Repeat the records exactly. Leave out the pictures.

(Modification records)
Segment Open
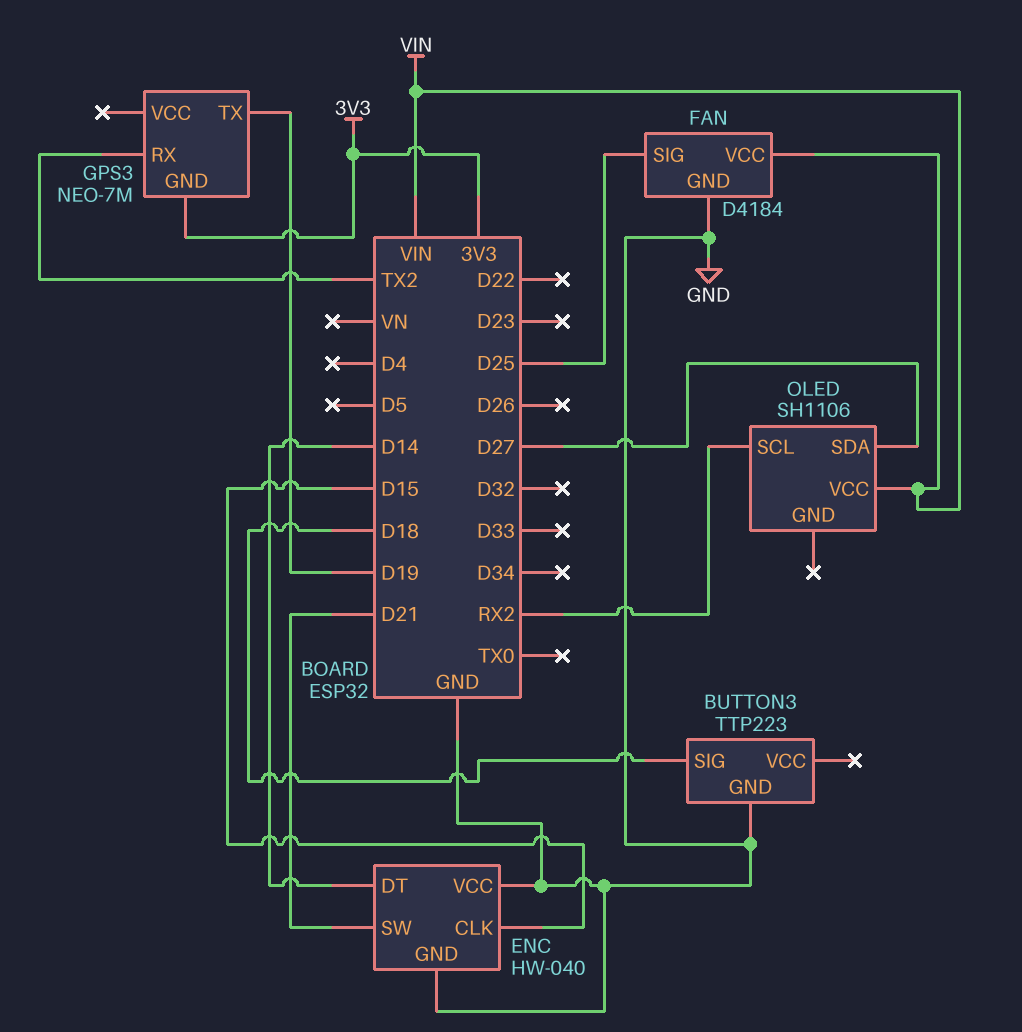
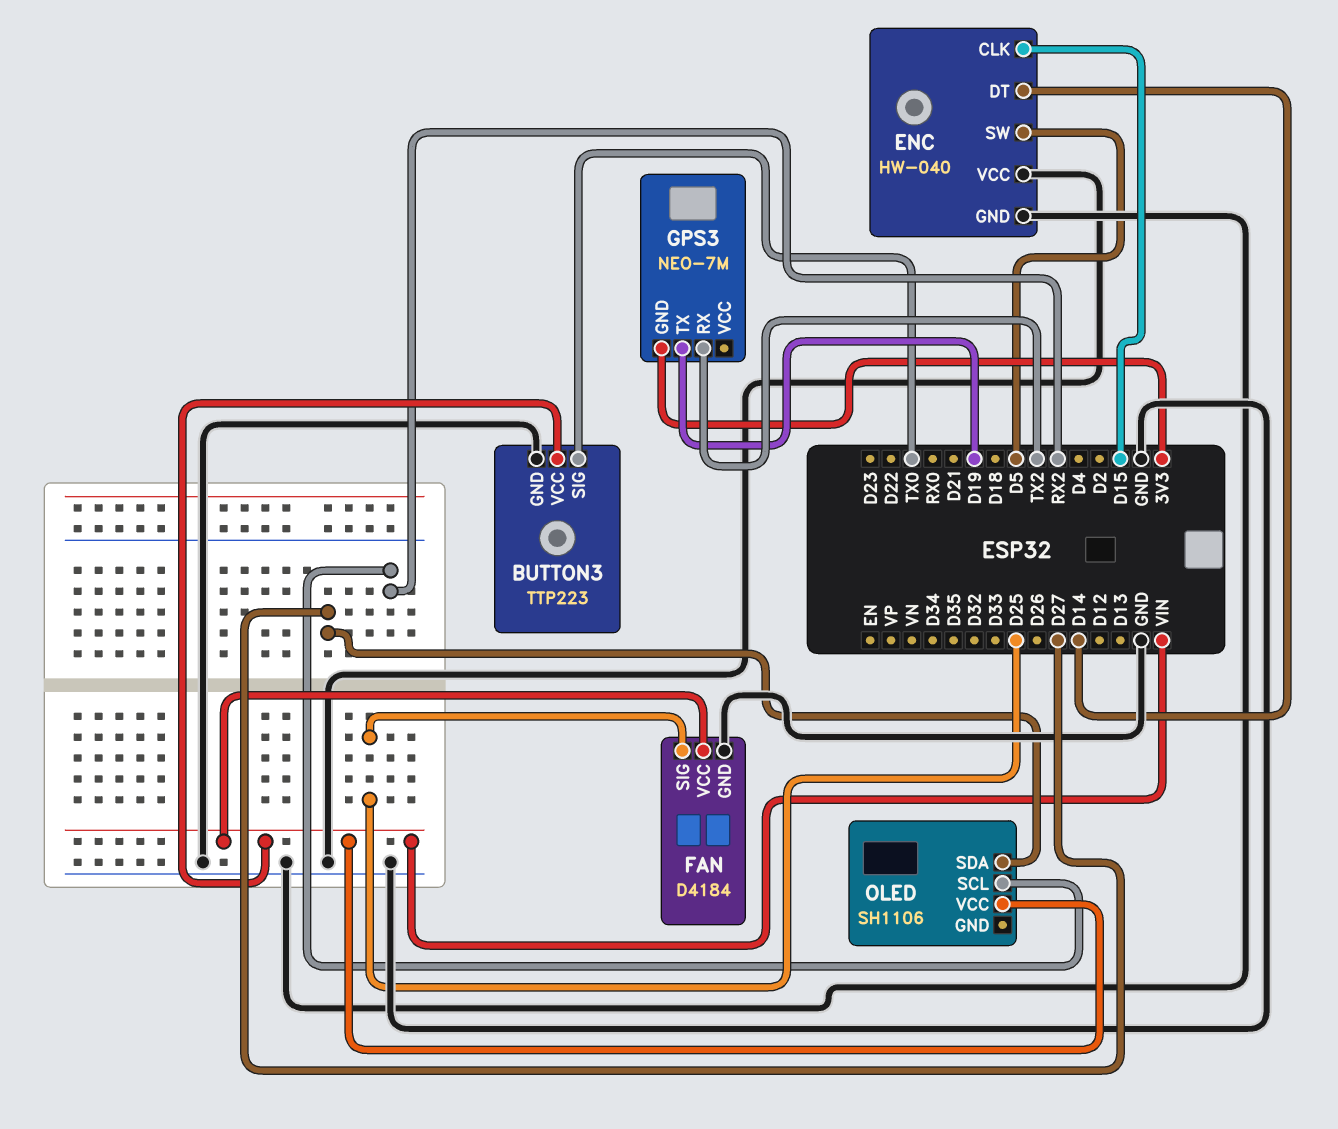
BUTTON3 pin SIG: D18 -> TX0
BUTTON3 pin VCC: none -> VIN
ENC pin SW: D21 -> D5

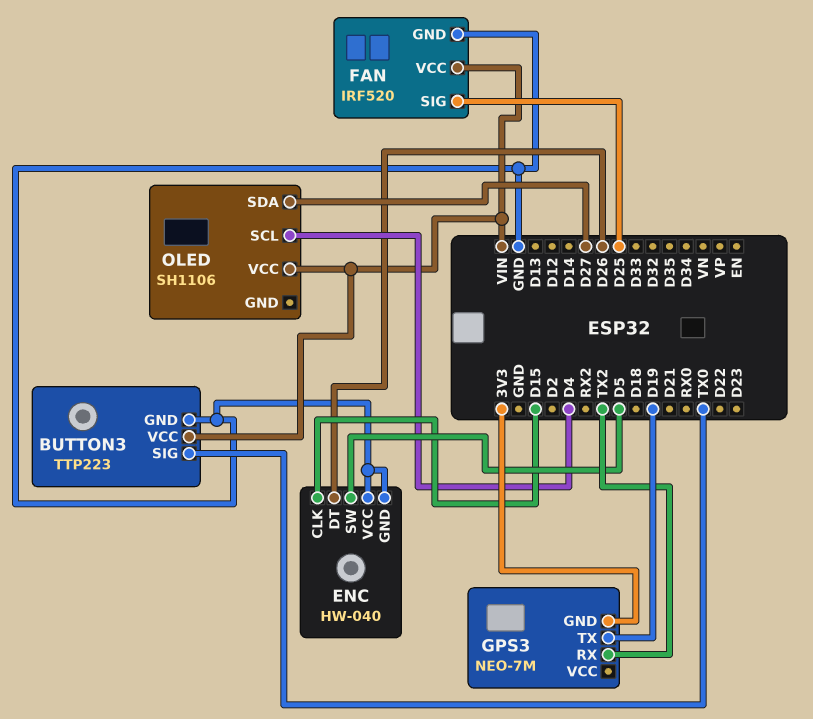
ENC pin DT: D14 -> D26
FAN: D4184 -> IRF520
OLED pin SCL: RX2 -> D4

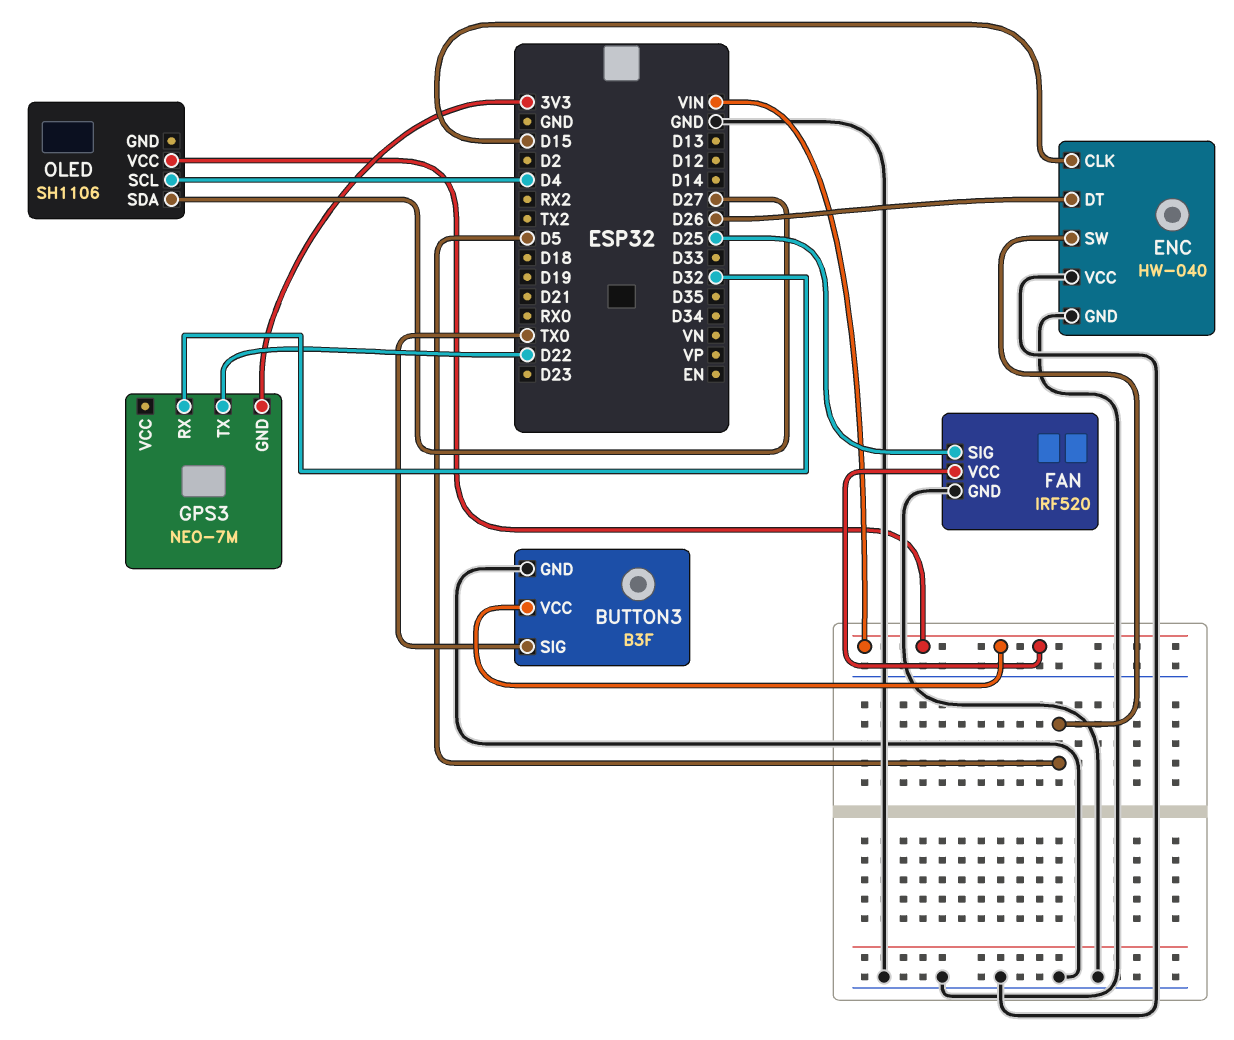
BUTTON3: TTP223 -> B3F
GPS3 pin RX: TX2 -> D32
GPS3 pin TX: D19 -> D22

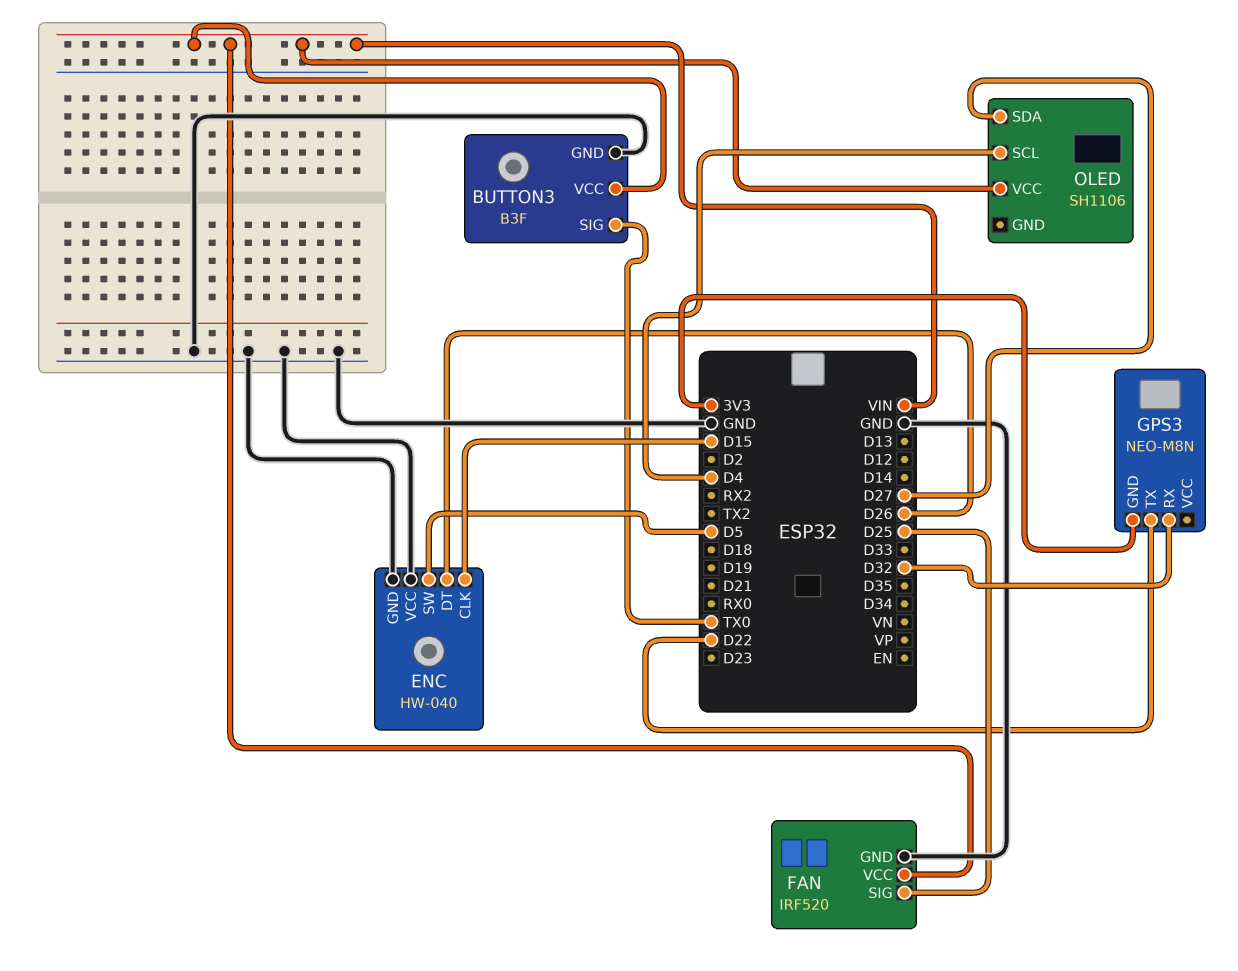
GPS3: NEO-7M -> NEO-M8N

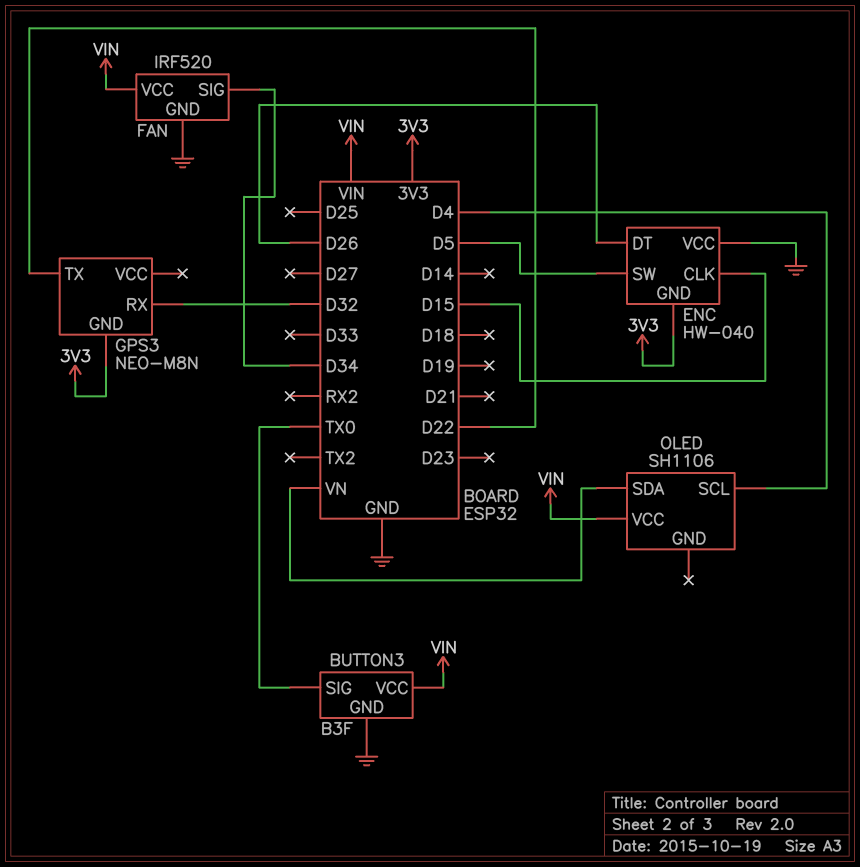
ENC pin GND: GND -> 3V3
FAN pin SIG: D25 -> D34
OLED pin SDA: D27 -> VN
Segment Closed
**Written response**
BUTTON3 pin SIG: D18 -> TX0
BUTTON3 pin VCC: none -> VIN
ENC pin SW: D21 -> D5

ENC pin DT: D14 -> D26
FAN: D4184 -> IRF520
OLED pin SCL: RX2 -> D4

BUTTON3: TTP223 -> B3F
GPS3 pin RX: TX2 -> D32
GPS3 pin TX: D19 -> D22

GPS3: NEO-7M -> NEO-M8N

ENC pin GND: GND -> 3V3
FAN pin SIG: D25 -> D34
OLED pin SDA: D27 -> VN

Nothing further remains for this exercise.